Activity
Of the entries below, restate word for word only the section that runs from the line with "gray diamond: (232, 134) -> (256, 115), moved" to the line with "yellow star: (927, 1103)", counting both ends.

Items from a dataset
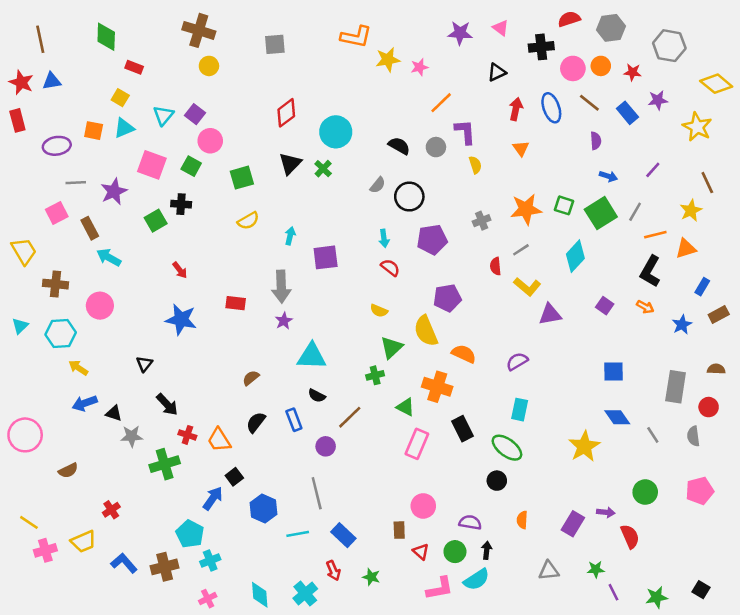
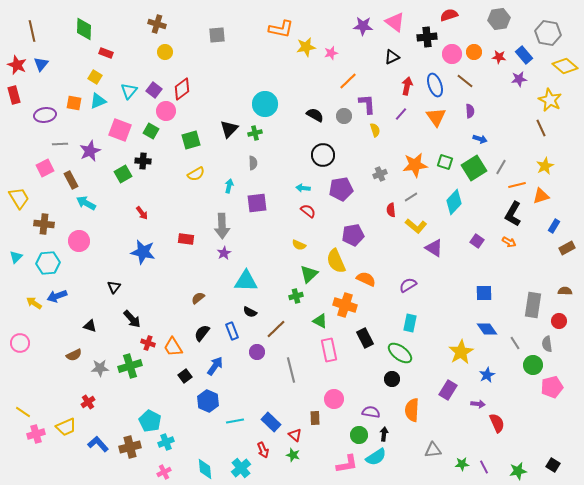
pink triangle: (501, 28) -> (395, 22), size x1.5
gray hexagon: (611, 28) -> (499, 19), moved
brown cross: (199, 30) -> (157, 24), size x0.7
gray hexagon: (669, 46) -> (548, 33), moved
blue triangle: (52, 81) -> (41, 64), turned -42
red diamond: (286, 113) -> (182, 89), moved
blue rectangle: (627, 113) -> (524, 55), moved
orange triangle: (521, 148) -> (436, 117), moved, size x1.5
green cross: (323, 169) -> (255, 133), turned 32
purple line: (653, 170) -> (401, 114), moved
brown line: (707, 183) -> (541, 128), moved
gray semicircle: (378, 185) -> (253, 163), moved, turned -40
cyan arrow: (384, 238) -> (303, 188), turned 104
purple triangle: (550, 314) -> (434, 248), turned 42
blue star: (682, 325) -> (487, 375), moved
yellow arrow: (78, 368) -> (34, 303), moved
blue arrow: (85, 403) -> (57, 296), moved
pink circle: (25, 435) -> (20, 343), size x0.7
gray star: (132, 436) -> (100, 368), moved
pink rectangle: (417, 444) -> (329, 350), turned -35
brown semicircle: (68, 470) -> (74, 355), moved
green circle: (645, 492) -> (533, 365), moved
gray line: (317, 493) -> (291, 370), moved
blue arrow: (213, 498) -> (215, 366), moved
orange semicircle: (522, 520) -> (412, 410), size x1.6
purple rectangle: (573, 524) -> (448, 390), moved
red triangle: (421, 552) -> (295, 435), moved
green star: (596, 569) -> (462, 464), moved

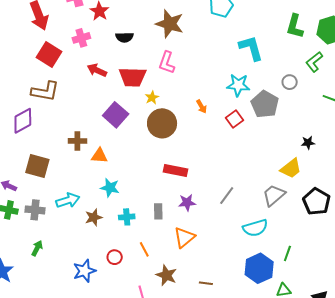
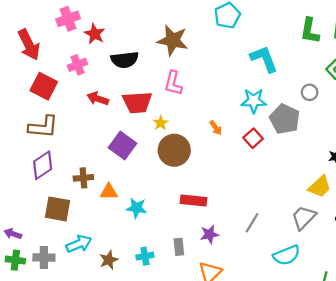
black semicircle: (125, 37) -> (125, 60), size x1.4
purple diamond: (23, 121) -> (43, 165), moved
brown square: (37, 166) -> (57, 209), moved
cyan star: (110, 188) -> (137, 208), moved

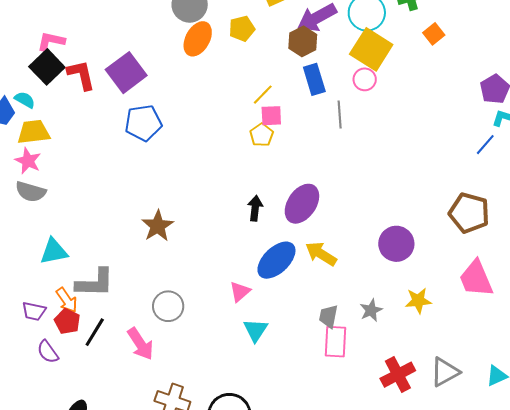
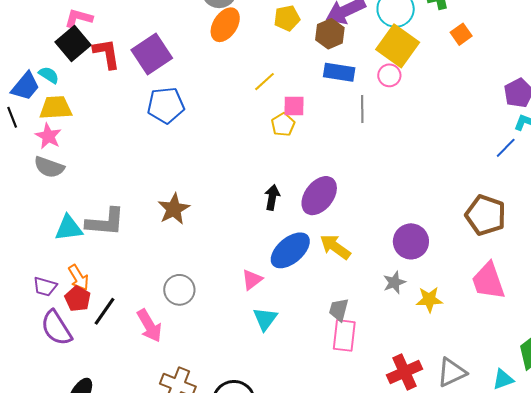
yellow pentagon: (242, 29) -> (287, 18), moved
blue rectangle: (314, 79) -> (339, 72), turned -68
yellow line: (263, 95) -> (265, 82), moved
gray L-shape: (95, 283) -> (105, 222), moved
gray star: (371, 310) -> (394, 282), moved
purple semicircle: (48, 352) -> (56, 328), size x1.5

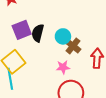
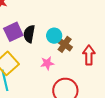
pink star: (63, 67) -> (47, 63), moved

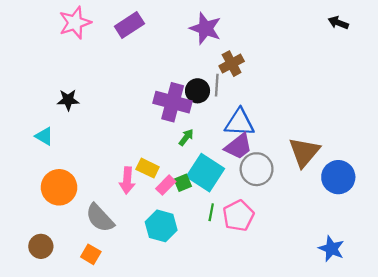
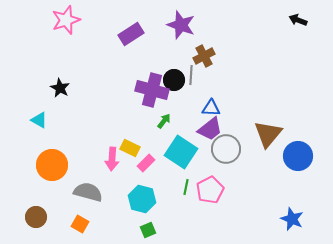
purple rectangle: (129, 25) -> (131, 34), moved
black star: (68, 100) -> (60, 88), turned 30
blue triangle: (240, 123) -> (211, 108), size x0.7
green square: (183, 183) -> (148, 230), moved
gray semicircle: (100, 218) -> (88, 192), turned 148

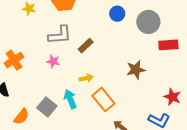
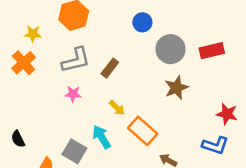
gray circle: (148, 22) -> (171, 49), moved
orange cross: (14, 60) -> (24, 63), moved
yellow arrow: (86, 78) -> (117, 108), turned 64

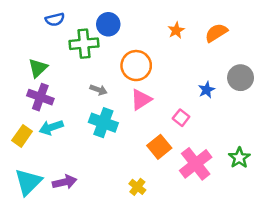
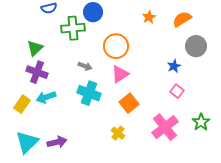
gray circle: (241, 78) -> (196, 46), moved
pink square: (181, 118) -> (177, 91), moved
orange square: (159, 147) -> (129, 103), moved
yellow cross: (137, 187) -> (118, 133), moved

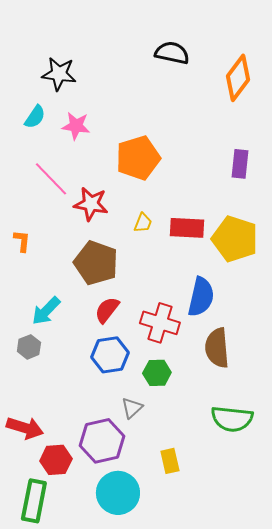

==

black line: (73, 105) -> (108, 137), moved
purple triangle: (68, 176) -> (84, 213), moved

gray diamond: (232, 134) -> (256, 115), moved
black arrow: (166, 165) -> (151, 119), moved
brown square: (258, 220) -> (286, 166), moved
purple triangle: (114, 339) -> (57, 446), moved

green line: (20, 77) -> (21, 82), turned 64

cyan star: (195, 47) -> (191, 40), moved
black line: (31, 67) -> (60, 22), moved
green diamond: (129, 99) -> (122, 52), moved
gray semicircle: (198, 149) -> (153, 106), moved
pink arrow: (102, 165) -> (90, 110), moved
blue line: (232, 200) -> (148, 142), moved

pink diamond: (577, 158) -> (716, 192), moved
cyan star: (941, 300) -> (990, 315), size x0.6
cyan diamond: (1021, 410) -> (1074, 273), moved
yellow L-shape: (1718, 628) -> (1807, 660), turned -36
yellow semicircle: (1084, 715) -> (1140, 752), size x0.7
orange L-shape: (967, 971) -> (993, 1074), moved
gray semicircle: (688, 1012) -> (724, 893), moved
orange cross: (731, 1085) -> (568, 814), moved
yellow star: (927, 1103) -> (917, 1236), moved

--

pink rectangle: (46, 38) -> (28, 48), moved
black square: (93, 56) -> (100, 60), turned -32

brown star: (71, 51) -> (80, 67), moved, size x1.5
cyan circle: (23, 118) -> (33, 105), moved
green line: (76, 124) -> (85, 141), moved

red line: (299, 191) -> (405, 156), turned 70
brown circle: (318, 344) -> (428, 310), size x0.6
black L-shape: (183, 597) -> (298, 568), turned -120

Exercise answer
gray diamond: (232, 134) -> (256, 115), moved
black arrow: (166, 165) -> (151, 119), moved
brown square: (258, 220) -> (286, 166), moved
purple triangle: (114, 339) -> (57, 446), moved

green line: (20, 77) -> (21, 82), turned 64

cyan star: (195, 47) -> (191, 40), moved
black line: (31, 67) -> (60, 22), moved
green diamond: (129, 99) -> (122, 52), moved
gray semicircle: (198, 149) -> (153, 106), moved
pink arrow: (102, 165) -> (90, 110), moved
blue line: (232, 200) -> (148, 142), moved

pink diamond: (577, 158) -> (716, 192), moved
cyan star: (941, 300) -> (990, 315), size x0.6
cyan diamond: (1021, 410) -> (1074, 273), moved
yellow L-shape: (1718, 628) -> (1807, 660), turned -36
yellow semicircle: (1084, 715) -> (1140, 752), size x0.7
orange L-shape: (967, 971) -> (993, 1074), moved
gray semicircle: (688, 1012) -> (724, 893), moved
orange cross: (731, 1085) -> (568, 814), moved
yellow star: (927, 1103) -> (917, 1236), moved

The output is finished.